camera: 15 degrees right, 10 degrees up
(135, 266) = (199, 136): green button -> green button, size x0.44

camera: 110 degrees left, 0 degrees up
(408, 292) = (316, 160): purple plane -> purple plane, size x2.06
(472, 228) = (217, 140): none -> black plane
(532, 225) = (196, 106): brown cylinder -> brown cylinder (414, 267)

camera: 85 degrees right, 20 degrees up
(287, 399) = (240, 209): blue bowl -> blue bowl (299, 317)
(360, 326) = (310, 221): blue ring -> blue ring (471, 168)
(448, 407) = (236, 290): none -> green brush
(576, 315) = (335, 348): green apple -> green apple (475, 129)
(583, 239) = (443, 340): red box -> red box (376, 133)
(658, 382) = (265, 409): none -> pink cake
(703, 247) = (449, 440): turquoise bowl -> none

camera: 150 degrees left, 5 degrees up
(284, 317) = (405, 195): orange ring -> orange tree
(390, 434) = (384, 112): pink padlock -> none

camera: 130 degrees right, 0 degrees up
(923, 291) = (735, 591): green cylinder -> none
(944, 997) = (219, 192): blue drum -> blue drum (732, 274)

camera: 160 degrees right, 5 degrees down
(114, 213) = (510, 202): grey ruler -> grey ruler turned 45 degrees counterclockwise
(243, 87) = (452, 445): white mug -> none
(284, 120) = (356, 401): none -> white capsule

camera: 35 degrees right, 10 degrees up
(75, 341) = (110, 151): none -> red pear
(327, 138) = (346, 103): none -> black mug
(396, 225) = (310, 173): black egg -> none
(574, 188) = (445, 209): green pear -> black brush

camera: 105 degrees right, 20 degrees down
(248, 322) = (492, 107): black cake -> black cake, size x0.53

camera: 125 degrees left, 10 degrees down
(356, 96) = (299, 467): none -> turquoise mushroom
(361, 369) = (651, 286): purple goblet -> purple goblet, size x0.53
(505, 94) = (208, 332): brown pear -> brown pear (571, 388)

********

§ Task goal:
Whenever the word "cake" occurs in a line of the listing above, return that line.

§ Answer:
(658, 382) = (265, 409): none -> pink cake
(248, 322) = (492, 107): black cake -> black cake, size x0.53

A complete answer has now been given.